§ **What you have to do**
Restate word for word the lines of the entries below, starting with the line that holds "[466, 201, 505, 244]" and ending with the line that holds "[452, 312, 519, 375]", and no others.

Material to process Start Marker

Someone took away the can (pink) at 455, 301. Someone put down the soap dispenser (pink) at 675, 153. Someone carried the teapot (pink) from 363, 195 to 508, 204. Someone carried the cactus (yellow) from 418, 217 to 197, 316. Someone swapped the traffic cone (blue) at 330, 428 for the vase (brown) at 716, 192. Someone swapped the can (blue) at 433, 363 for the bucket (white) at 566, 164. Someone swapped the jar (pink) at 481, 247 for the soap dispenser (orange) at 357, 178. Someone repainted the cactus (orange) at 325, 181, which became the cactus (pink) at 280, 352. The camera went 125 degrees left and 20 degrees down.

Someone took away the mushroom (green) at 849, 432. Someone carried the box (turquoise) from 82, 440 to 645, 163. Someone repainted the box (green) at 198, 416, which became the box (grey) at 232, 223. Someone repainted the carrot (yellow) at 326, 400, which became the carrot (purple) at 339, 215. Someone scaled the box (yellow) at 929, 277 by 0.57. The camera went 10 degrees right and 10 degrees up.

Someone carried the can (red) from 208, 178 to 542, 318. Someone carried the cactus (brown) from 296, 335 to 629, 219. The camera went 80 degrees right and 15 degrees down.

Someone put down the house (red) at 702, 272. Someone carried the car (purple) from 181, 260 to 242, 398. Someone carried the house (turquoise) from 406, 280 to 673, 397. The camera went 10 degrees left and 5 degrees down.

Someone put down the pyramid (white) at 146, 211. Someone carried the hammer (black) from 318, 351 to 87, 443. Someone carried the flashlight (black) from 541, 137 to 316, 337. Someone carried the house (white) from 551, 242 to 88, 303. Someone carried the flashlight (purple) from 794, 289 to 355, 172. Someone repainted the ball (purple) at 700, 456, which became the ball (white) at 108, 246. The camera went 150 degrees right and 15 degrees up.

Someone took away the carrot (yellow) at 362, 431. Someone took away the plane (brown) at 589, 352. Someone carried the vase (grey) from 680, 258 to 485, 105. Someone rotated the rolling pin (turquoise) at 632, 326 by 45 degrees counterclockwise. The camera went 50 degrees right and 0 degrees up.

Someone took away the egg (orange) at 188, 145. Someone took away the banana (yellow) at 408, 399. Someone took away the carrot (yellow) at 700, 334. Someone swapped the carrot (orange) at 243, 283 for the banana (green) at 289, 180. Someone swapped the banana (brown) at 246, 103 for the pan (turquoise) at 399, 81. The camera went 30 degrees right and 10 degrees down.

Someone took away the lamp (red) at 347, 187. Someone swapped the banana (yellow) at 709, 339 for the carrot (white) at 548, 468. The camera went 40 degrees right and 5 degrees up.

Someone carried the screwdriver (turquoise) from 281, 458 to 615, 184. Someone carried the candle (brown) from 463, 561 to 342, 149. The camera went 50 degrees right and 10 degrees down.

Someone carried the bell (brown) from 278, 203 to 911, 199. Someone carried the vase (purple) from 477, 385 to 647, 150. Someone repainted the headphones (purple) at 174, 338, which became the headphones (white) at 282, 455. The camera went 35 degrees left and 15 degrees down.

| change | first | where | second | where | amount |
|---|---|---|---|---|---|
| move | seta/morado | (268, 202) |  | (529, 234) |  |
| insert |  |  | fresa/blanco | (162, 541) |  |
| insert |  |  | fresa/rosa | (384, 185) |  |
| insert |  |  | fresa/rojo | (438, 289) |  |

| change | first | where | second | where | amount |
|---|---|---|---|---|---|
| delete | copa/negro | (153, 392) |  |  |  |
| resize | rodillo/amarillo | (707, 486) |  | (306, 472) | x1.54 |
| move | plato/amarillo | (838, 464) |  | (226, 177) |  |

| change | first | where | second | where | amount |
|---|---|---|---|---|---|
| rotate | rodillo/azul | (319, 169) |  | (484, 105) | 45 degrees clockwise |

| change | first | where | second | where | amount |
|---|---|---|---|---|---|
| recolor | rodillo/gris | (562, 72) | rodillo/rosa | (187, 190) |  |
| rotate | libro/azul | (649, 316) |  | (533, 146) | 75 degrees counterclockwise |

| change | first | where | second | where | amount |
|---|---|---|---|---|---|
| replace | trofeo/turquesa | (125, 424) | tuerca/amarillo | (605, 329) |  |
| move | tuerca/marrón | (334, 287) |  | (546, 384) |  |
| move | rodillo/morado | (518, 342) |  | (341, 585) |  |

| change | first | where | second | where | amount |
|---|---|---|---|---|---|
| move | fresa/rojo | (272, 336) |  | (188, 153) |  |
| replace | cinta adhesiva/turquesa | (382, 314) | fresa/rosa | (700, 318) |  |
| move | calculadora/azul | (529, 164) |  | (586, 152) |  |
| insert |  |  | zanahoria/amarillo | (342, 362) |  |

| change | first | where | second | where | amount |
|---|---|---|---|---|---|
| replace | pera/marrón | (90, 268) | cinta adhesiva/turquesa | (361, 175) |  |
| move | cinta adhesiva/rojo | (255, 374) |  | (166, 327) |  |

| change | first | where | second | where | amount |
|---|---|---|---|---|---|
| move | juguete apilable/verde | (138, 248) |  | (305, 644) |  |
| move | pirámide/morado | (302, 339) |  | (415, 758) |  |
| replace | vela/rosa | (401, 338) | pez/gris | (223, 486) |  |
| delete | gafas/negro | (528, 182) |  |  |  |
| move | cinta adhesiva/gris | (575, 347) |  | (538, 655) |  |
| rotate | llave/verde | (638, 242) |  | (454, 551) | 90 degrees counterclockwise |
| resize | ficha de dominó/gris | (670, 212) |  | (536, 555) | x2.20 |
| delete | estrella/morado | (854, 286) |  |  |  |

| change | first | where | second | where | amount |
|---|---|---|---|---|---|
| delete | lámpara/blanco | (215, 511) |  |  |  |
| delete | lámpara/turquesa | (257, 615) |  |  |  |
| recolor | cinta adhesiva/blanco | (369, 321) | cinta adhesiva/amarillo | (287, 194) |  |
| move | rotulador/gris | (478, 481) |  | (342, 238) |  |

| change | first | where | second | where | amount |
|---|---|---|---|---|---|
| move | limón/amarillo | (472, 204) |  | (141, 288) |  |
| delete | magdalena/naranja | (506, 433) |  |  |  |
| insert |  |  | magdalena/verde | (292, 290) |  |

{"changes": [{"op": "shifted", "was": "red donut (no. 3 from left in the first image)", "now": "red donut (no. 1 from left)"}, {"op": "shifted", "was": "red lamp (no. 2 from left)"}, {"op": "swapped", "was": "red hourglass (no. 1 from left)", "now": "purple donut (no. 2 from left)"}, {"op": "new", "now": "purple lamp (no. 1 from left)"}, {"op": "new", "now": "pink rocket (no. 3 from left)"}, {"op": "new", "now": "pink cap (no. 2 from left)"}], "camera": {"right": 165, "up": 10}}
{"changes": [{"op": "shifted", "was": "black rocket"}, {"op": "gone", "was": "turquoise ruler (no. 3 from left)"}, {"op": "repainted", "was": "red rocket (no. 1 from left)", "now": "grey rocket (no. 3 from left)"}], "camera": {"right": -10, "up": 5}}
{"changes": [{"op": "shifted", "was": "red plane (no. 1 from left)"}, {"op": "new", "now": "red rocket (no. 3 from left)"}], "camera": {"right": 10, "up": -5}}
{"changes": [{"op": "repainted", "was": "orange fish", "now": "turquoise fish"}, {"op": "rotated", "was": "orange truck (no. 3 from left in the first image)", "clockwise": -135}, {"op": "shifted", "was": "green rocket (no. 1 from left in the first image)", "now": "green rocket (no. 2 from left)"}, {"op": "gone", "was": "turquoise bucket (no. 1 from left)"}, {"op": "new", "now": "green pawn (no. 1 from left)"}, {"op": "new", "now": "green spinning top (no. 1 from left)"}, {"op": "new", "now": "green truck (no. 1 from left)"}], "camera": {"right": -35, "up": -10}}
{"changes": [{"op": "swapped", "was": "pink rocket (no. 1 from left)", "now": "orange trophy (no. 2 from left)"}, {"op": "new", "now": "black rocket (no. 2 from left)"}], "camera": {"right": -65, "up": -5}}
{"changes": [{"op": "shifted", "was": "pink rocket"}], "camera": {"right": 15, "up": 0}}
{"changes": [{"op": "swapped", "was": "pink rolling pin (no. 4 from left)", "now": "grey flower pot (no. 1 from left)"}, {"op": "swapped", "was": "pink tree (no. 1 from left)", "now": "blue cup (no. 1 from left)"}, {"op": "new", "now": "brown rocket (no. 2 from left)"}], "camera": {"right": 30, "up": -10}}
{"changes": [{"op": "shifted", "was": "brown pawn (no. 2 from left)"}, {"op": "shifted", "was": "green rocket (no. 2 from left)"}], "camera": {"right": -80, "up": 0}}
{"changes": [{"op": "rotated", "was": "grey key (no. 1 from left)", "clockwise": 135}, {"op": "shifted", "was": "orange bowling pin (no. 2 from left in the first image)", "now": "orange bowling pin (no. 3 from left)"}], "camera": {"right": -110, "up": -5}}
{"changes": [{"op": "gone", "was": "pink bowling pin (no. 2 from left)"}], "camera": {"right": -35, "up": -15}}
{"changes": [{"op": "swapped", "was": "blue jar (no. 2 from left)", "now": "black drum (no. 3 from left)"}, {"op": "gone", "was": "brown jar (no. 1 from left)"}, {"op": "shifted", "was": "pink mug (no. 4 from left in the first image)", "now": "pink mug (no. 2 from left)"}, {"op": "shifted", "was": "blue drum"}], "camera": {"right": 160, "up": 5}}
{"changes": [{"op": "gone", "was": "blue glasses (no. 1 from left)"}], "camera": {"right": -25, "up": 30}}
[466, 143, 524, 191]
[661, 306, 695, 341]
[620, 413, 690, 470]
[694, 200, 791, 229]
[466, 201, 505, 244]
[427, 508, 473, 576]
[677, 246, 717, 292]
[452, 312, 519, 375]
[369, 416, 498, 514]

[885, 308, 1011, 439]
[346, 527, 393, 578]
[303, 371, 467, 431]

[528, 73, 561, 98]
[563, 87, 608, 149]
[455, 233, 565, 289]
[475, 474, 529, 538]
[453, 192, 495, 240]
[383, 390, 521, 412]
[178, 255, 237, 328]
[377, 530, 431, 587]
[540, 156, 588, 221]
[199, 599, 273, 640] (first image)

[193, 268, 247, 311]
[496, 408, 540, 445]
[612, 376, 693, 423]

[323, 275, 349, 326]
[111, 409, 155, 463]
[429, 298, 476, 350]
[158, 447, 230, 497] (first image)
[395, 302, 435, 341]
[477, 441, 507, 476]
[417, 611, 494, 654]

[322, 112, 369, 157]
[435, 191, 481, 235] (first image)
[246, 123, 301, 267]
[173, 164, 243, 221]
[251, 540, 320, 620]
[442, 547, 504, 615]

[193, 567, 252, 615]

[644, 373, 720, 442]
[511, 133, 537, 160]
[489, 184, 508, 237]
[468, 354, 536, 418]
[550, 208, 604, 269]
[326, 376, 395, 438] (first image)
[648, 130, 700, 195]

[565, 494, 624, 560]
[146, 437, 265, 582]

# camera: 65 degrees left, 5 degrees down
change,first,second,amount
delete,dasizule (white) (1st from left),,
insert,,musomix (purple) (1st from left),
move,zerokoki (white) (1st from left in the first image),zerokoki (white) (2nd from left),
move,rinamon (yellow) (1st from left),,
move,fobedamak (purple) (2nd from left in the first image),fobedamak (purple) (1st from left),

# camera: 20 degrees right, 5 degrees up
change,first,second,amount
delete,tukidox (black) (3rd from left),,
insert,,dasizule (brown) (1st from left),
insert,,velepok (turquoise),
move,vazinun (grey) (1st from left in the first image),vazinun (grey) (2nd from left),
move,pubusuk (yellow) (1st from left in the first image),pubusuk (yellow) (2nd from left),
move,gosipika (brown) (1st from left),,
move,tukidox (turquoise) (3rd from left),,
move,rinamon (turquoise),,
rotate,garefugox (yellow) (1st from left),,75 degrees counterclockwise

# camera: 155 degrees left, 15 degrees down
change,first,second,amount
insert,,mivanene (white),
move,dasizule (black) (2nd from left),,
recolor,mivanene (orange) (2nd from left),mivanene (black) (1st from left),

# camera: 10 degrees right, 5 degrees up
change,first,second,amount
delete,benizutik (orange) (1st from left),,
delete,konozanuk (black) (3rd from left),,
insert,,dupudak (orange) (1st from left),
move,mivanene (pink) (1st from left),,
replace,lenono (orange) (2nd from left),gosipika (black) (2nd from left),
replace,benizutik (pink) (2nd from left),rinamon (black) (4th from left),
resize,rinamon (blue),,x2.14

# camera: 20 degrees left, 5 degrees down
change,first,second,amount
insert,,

Material to process End Marker

§ **Expected output**
[466, 201, 505, 244]
[427, 508, 473, 576]
[677, 246, 717, 292]
[452, 312, 519, 375]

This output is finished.